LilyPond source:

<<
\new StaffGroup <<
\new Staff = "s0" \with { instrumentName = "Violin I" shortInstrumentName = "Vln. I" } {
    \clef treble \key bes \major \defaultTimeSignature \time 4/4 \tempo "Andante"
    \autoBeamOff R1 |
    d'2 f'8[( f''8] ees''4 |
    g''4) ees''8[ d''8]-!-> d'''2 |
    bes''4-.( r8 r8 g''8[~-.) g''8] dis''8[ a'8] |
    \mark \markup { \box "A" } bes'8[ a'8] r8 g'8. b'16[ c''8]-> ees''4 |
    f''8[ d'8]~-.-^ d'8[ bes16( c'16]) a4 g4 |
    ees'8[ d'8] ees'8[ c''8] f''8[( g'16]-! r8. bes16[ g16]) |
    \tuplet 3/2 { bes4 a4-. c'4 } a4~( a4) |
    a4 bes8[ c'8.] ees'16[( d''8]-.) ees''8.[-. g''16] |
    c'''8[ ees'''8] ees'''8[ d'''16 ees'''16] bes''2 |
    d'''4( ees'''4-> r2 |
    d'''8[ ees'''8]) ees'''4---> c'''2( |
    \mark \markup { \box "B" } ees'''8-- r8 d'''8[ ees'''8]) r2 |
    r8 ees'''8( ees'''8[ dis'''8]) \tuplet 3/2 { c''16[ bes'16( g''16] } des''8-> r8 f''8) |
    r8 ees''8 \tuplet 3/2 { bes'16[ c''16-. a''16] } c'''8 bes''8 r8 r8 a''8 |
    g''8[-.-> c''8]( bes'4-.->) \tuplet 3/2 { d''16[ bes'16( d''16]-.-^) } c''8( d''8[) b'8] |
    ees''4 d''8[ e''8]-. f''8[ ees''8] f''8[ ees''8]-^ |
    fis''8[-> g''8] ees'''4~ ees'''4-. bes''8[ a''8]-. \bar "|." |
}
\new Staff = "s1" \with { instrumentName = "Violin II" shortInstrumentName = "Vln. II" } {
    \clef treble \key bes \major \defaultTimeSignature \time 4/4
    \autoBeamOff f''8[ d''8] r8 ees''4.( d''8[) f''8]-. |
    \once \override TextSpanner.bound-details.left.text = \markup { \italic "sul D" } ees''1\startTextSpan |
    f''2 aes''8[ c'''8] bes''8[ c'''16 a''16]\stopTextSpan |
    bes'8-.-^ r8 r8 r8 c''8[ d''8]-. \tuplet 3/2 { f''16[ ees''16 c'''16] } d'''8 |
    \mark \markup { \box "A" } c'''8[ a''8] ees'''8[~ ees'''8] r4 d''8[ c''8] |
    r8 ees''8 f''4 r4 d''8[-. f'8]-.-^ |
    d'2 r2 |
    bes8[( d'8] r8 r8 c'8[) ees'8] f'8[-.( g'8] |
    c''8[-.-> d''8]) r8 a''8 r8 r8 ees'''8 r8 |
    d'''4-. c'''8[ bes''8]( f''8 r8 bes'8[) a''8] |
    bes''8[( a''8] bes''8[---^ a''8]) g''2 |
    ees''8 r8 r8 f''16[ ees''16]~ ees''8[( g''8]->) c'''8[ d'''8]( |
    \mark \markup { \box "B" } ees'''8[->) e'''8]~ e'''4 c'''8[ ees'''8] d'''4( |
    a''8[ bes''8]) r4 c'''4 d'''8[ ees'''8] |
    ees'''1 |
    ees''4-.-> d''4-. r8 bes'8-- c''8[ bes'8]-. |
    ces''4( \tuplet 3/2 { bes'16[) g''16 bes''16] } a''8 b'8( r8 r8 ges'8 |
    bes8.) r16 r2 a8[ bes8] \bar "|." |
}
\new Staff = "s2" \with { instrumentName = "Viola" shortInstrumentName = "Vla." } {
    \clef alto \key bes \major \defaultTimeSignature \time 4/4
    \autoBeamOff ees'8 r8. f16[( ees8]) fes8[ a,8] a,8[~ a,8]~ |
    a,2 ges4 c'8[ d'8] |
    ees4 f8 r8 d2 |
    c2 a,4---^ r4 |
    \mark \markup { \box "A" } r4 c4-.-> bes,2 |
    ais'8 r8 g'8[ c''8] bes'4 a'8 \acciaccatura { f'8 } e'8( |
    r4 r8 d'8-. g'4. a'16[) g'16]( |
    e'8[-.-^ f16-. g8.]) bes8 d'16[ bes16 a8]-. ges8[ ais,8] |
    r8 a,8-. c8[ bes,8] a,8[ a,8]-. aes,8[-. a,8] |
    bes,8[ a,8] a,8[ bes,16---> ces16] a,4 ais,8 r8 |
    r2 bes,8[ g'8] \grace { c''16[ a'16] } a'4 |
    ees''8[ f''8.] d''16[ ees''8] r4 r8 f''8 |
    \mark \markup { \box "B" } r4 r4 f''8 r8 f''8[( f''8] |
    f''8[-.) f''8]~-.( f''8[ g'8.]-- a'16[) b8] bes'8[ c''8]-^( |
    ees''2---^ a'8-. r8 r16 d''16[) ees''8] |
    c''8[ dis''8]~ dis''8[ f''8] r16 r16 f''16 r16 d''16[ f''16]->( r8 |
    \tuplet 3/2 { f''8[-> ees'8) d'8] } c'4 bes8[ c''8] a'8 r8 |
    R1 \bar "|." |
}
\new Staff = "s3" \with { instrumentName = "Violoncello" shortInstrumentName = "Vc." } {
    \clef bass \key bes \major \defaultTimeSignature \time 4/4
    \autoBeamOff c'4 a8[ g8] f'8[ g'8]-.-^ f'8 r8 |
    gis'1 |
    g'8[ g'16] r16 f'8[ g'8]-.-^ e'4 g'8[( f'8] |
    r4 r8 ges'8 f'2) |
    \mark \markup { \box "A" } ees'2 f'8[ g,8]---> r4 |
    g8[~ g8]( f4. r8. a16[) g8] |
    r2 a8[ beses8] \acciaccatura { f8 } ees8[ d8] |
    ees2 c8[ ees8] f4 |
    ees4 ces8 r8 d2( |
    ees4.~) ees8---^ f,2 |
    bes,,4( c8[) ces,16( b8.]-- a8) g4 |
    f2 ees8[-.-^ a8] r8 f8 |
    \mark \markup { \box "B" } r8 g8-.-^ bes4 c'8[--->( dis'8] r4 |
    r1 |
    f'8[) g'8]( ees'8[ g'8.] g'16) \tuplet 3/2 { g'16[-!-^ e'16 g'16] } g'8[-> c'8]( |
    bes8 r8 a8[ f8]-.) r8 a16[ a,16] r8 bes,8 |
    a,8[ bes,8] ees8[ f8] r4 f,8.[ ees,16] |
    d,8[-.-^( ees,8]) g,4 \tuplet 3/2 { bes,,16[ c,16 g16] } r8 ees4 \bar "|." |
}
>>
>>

· · · · · · ·

• _The exercise_:
Pull out every line above that contains the string "markup".

• _Expected answer_:
    \mark \markup { \box "A" } bes'8[ a'8] r8 g'8. b'16[ c''8]-> ees''4 |
    \mark \markup { \box "B" } ees'''8-- r8 d'''8[ ees'''8]) r2 |
    \once \override TextSpanner.bound-details.left.text = \markup { \italic "sul D" } ees''1\startTextSpan |
    \mark \markup { \box "A" } c'''8[ a''8] ees'''8[~ ees'''8] r4 d''8[ c''8] |
    \mark \markup { \box "B" } ees'''8[->) e'''8]~ e'''4 c'''8[ ees'''8] d'''4( |
    \mark \markup { \box "A" } r4 c4-.-> bes,2 |
    \mark \markup { \box "B" } r4 r4 f''8 r8 f''8[( f''8] |
    \mark \markup { \box "A" } ees'2 f'8[ g,8]---> r4 |
    \mark \markup { \box "B" } r8 g8-.-^ bes4 c'8[--->( dis'8] r4 |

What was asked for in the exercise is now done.